WORK ORDER:
Retype only the lines below from the one with "cyan plate A3:A4" to the one with "cyan plate I4:I5", inclusive, skipping every image.

RECORDS SHOWN:
####

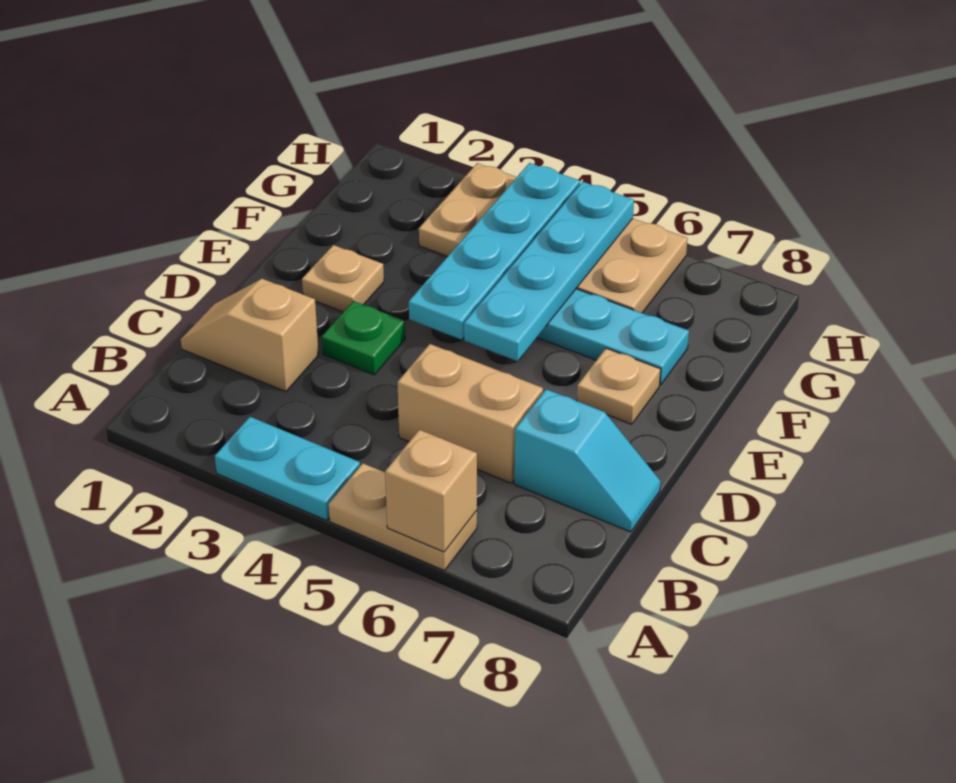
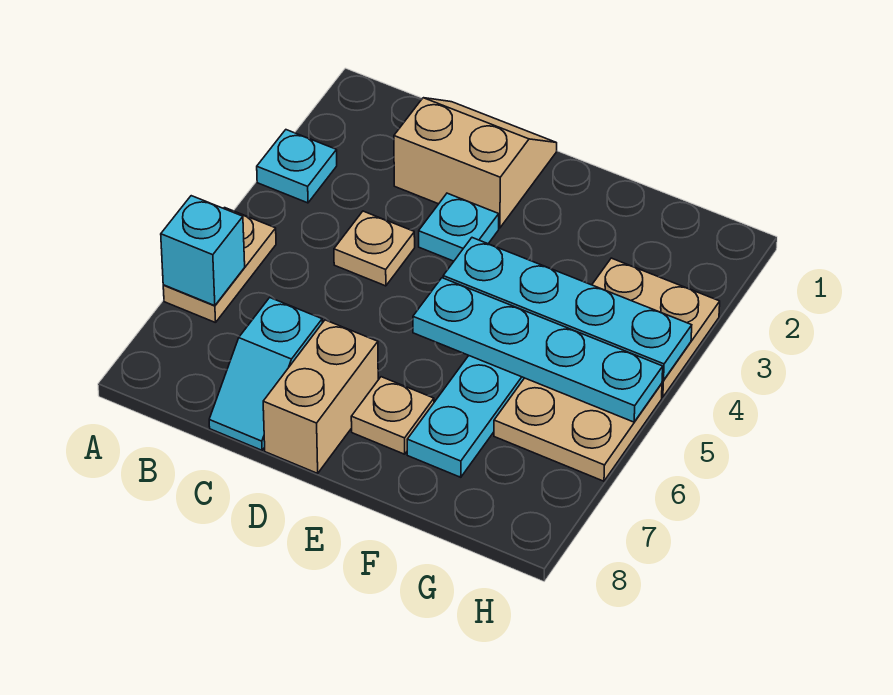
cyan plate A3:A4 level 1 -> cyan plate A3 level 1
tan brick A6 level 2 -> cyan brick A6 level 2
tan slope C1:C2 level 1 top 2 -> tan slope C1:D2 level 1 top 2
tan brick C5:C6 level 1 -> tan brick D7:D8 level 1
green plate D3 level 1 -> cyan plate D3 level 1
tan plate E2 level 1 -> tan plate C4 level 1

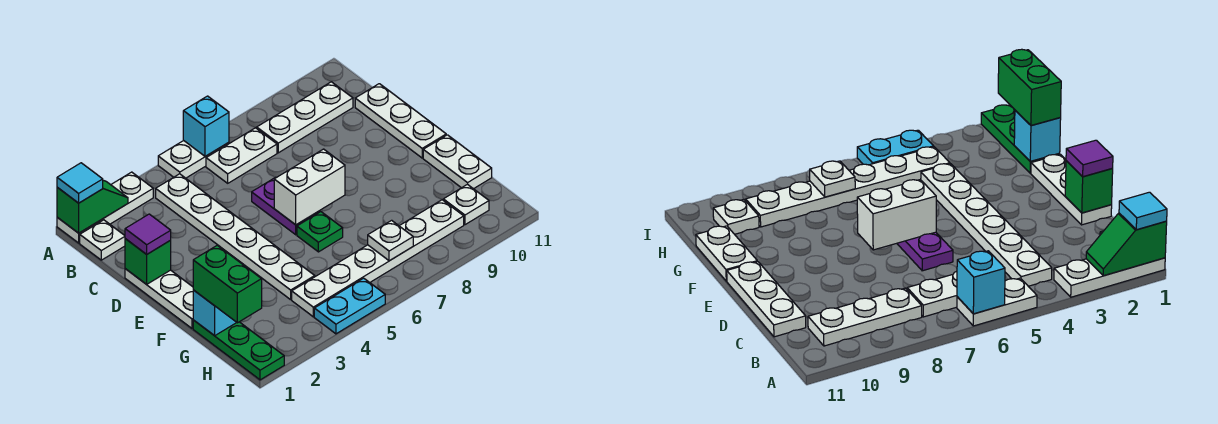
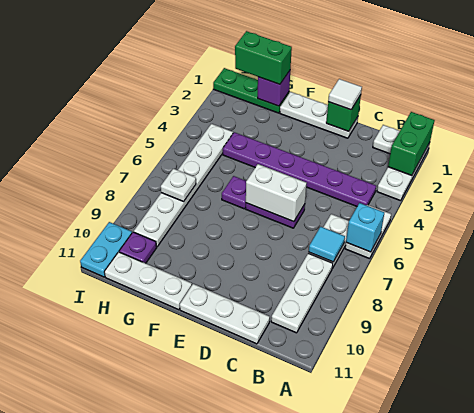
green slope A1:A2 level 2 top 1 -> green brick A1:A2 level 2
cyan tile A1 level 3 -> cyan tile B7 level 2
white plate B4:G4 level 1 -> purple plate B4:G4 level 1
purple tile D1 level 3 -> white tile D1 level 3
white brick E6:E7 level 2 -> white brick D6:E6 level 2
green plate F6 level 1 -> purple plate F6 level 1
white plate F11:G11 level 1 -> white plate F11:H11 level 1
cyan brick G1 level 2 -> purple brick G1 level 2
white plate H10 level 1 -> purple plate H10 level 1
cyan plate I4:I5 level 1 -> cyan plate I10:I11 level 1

####

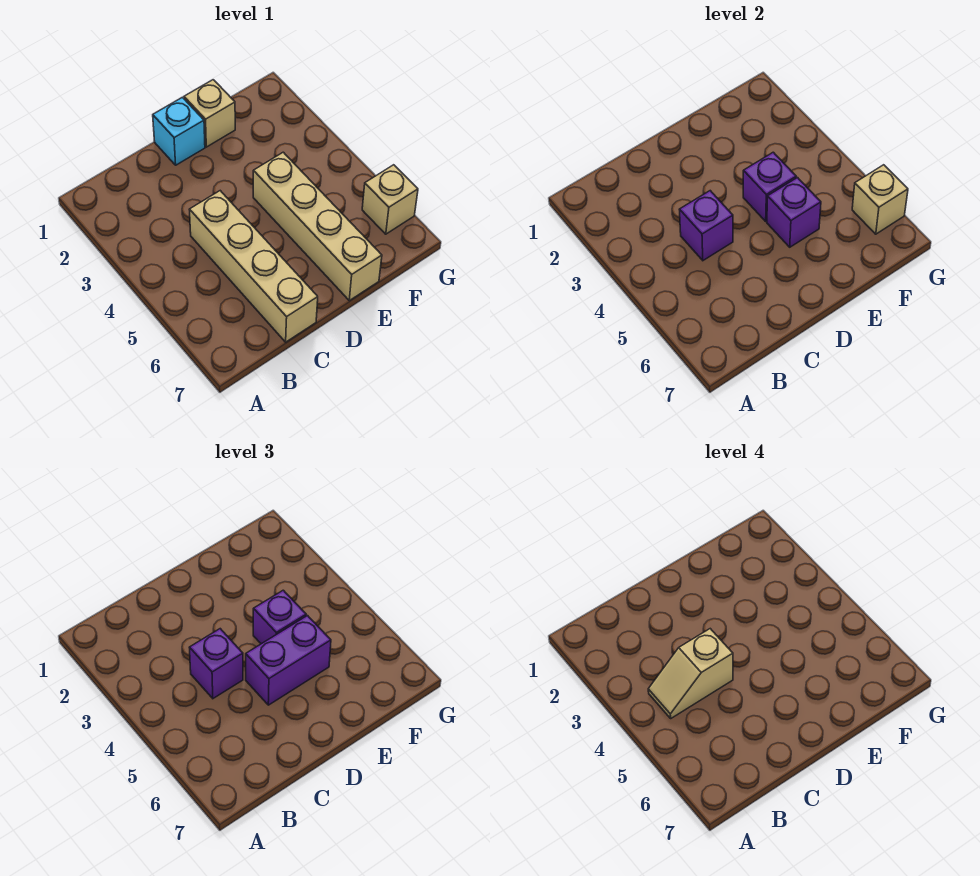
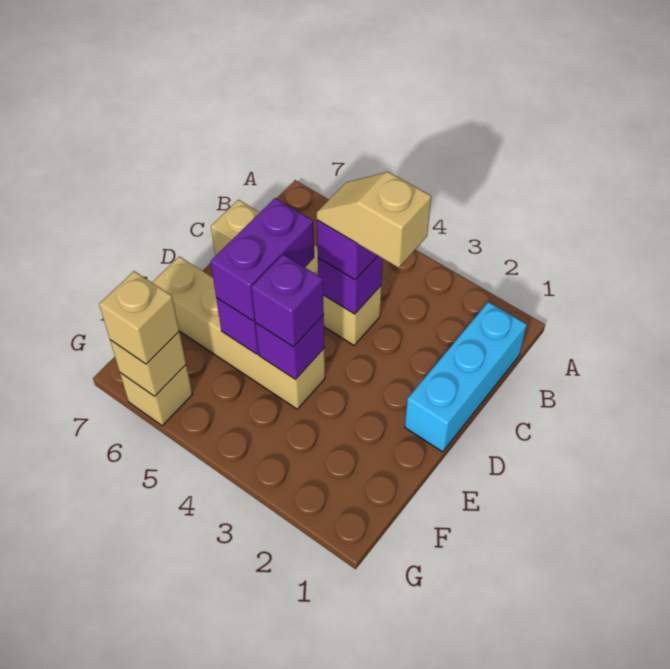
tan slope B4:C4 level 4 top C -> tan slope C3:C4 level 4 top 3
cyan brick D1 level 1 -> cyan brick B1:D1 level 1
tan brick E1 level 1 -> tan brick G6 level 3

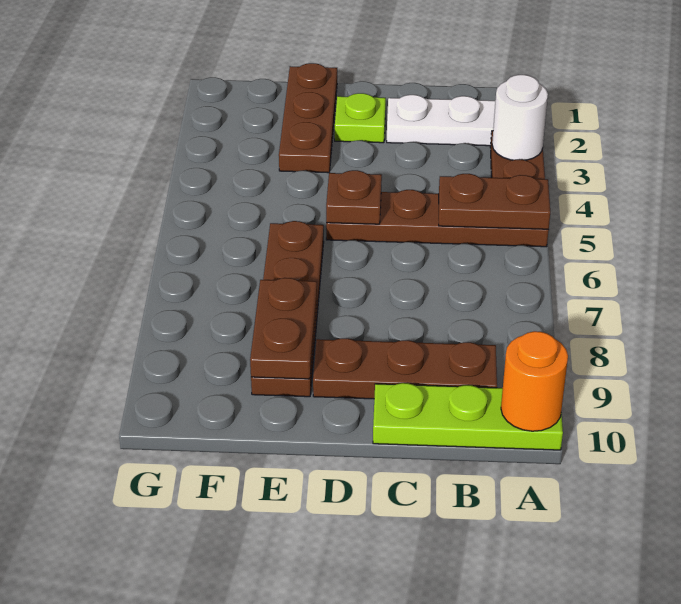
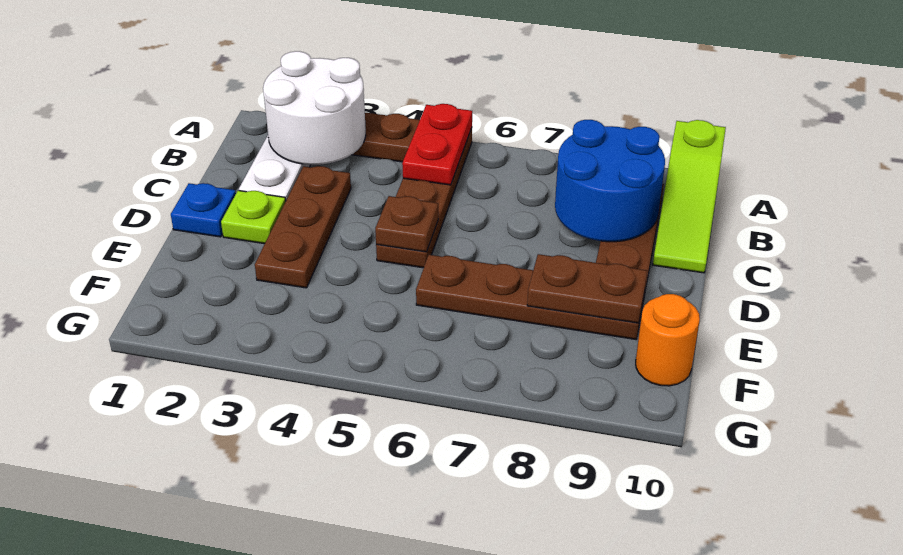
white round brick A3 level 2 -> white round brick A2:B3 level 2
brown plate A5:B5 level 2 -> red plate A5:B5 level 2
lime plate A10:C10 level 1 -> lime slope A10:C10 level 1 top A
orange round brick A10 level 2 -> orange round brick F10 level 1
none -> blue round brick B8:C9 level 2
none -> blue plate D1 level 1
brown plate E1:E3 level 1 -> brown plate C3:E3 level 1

####

ANSWER BELOW:
cyan plate A3:A4 level 1 -> cyan plate A3 level 1
tan brick A6 level 2 -> cyan brick A6 level 2
tan slope C1:C2 level 1 top 2 -> tan slope C1:D2 level 1 top 2
tan brick C5:C6 level 1 -> tan brick D7:D8 level 1
green plate D3 level 1 -> cyan plate D3 level 1
tan plate E2 level 1 -> tan plate C4 level 1

green slope A1:A2 level 2 top 1 -> green brick A1:A2 level 2
cyan tile A1 level 3 -> cyan tile B7 level 2
white plate B4:G4 level 1 -> purple plate B4:G4 level 1
purple tile D1 level 3 -> white tile D1 level 3
white brick E6:E7 level 2 -> white brick D6:E6 level 2
green plate F6 level 1 -> purple plate F6 level 1
white plate F11:G11 level 1 -> white plate F11:H11 level 1
cyan brick G1 level 2 -> purple brick G1 level 2
white plate H10 level 1 -> purple plate H10 level 1
cyan plate I4:I5 level 1 -> cyan plate I10:I11 level 1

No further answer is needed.